**Required action**
Count the lines below that contain the word "none". Give only the number.

**Task inputs**
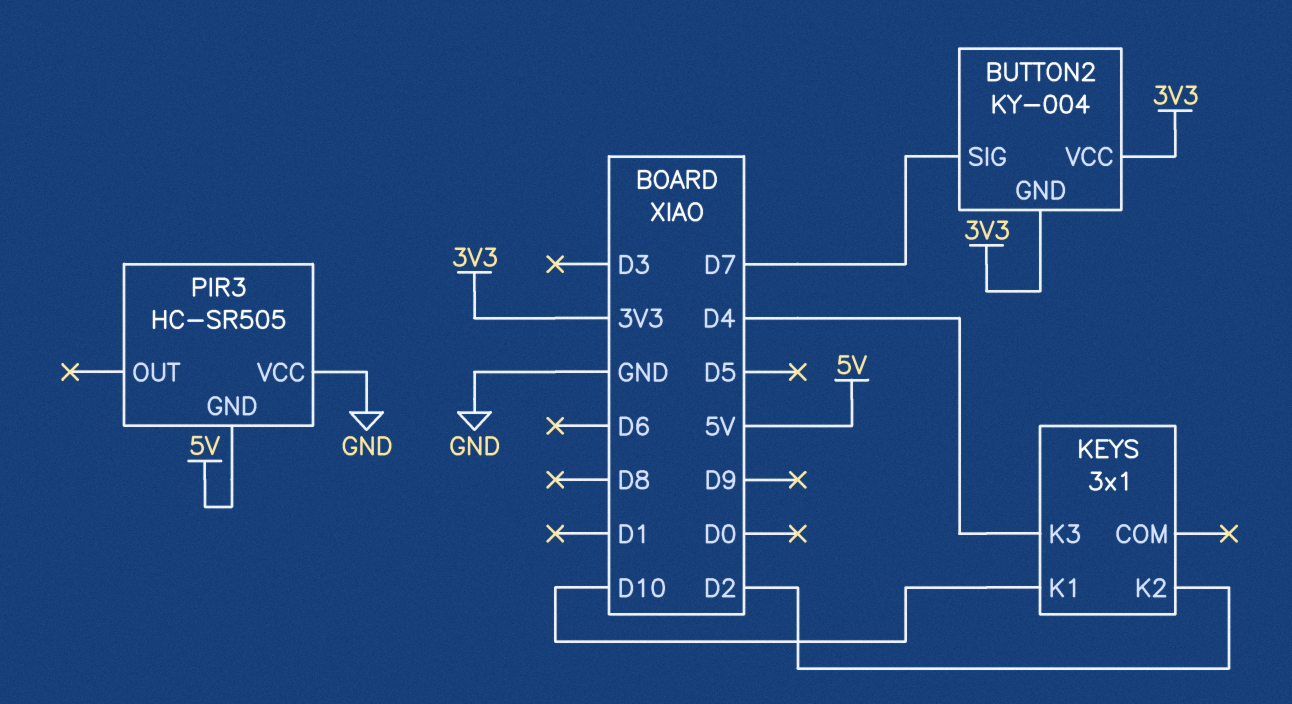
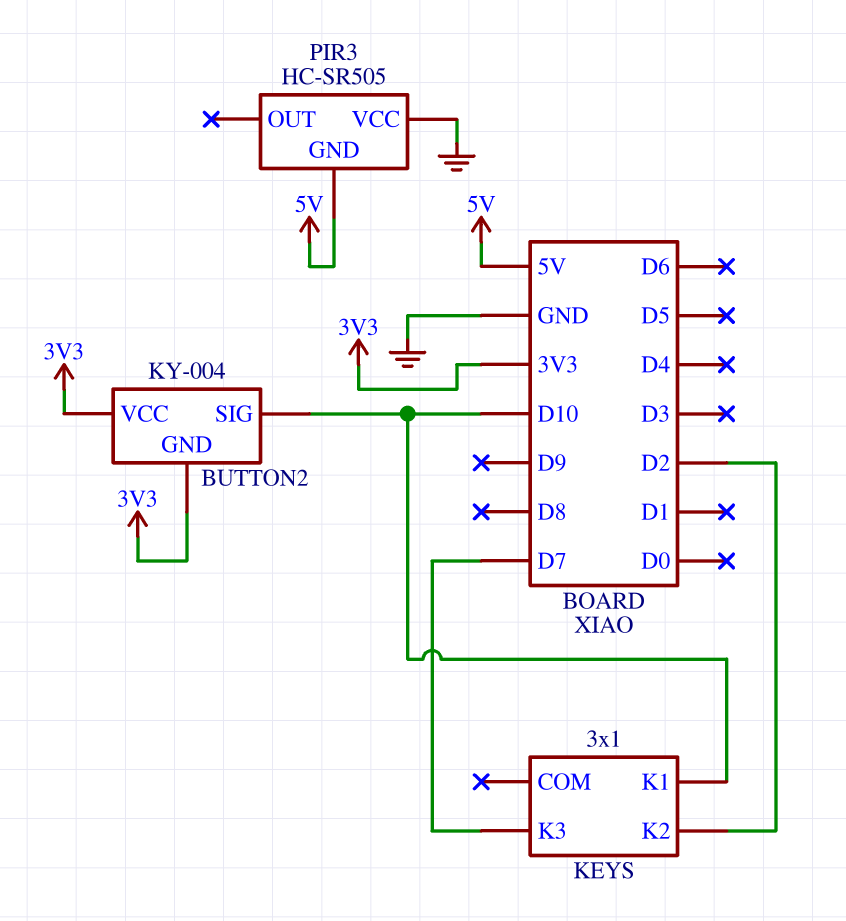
BUTTON2 pin SIG: D7 -> D10
KEYS pin K3: D4 -> D7

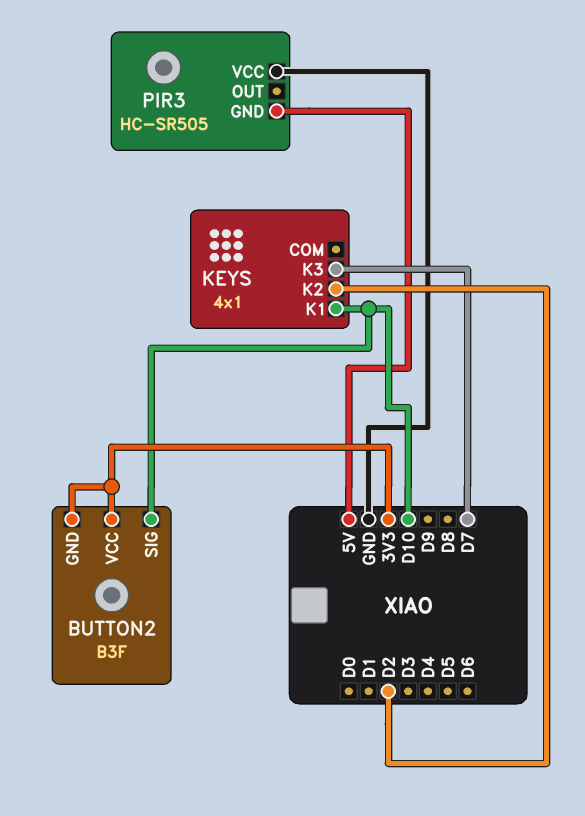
BUTTON2: KY-004 -> B3F
KEYS: 3x1 -> 4x1

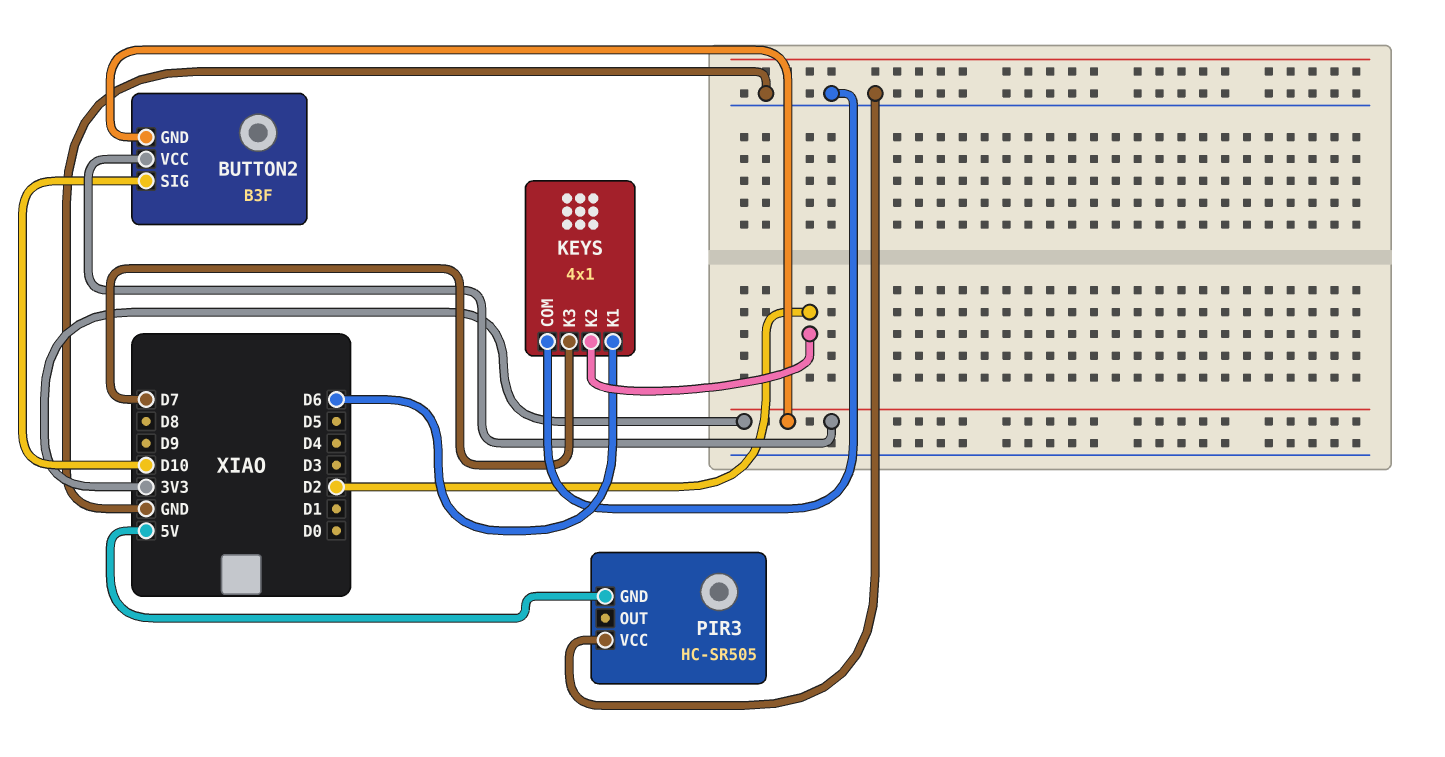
KEYS pin COM: none -> GND
KEYS pin K1: D10 -> D6

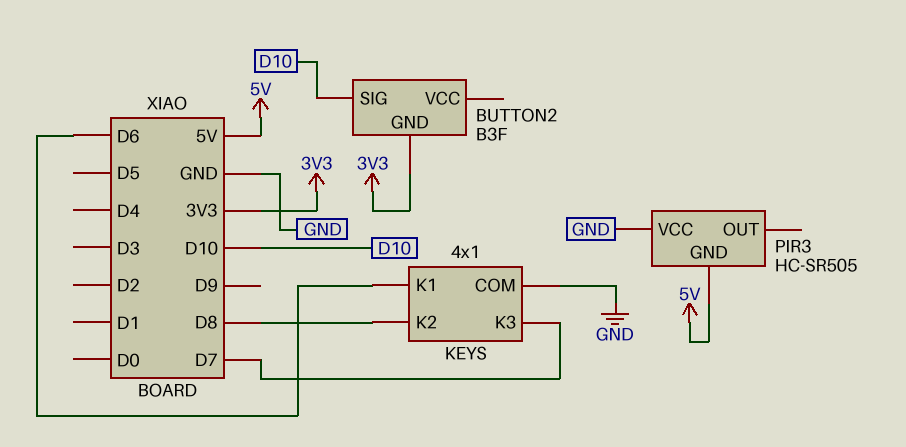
BUTTON2 pin VCC: 3V3 -> none
KEYS pin K2: D2 -> D8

**Exercise solution**
2